## HOW TO COMPLETE THIS TASK
Retype, exactly and with both ends included, the lines below from the one containing "D3: diode BAV21" through the end; omit the pictures.

--- STUDY MATERIAL Enclosed Below ---

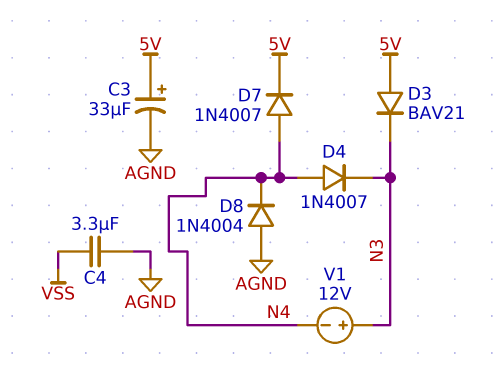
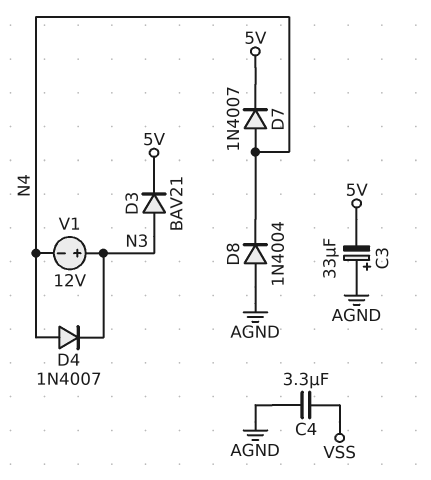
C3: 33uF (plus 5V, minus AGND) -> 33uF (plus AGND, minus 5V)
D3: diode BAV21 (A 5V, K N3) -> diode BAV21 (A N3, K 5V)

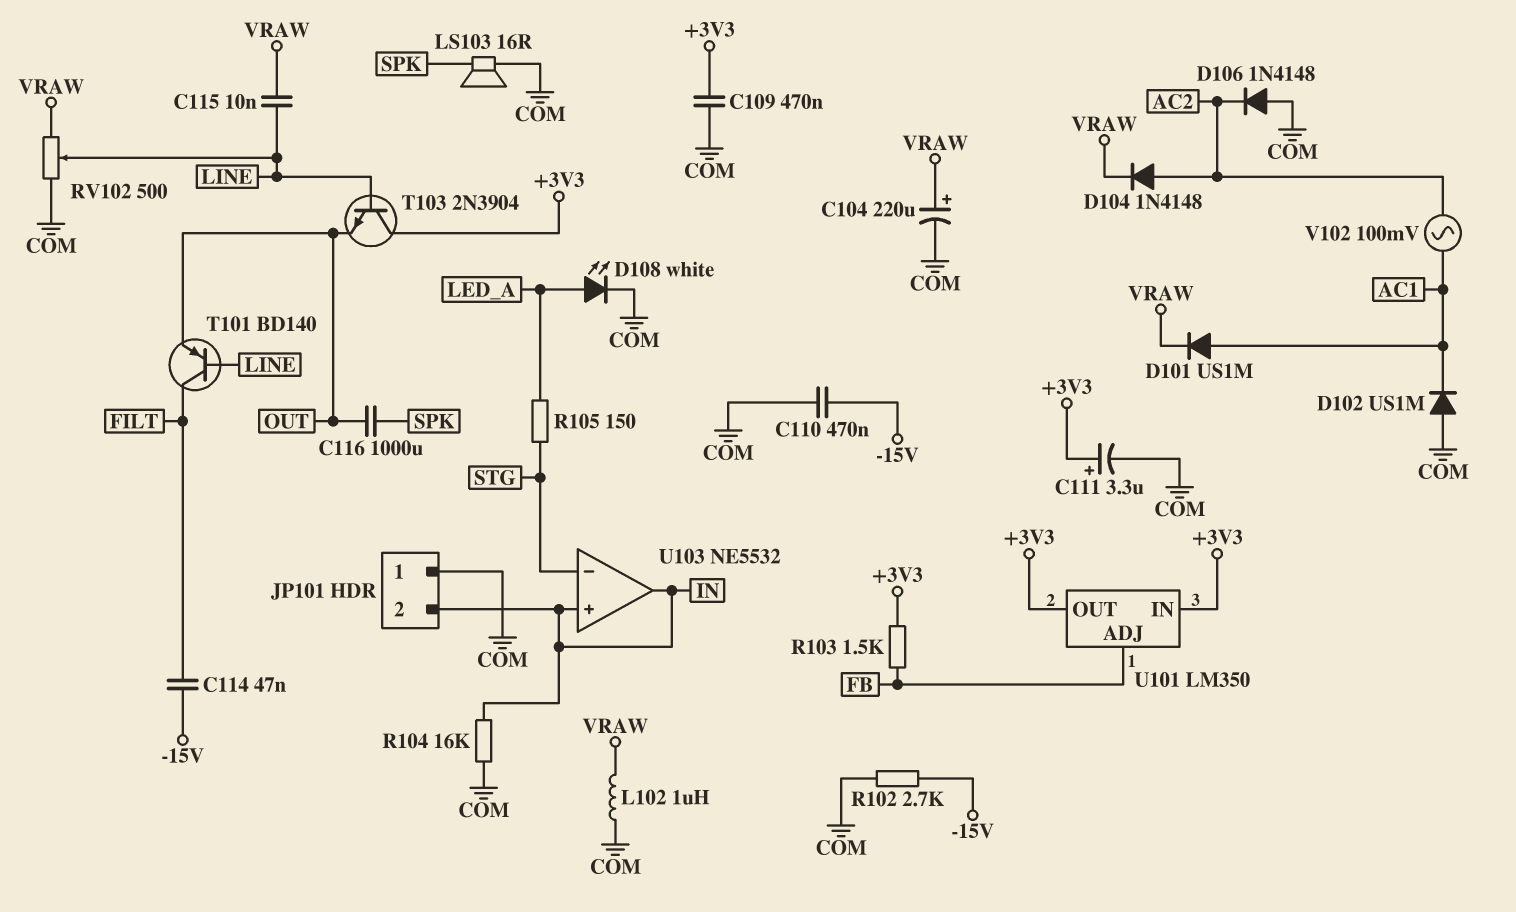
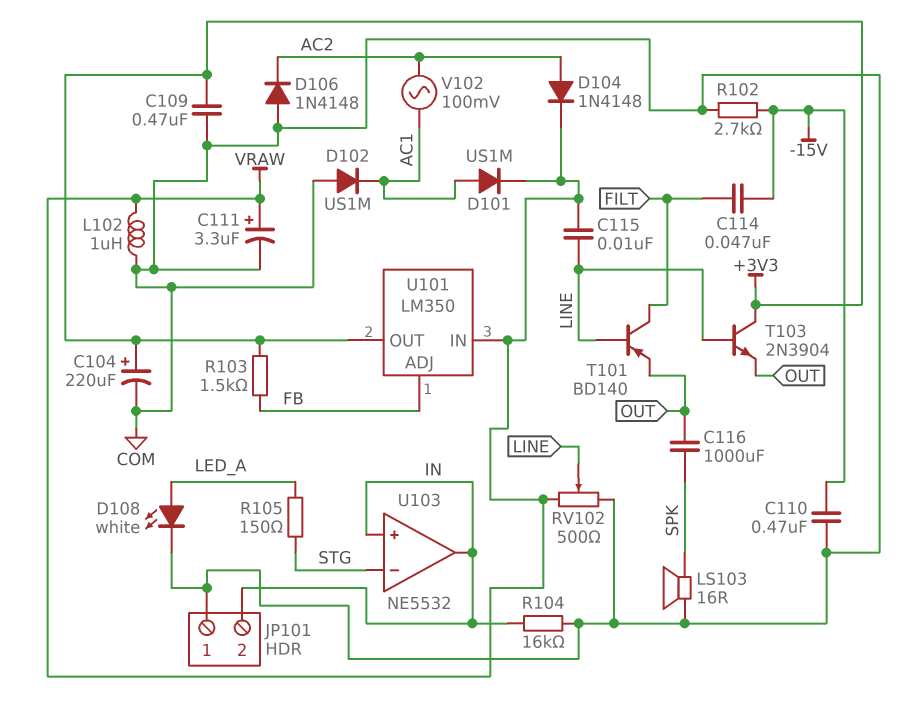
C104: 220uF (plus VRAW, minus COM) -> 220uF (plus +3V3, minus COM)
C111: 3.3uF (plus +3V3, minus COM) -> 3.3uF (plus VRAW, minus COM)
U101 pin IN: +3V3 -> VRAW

--- End of Enclosed STUDY MATERIAL ---

## SOLUTION TO THE EXERCISE
D3: diode BAV21 (A 5V, K N3) -> diode BAV21 (A N3, K 5V)

C104: 220uF (plus VRAW, minus COM) -> 220uF (plus +3V3, minus COM)
C111: 3.3uF (plus +3V3, minus COM) -> 3.3uF (plus VRAW, minus COM)
U101 pin IN: +3V3 -> VRAW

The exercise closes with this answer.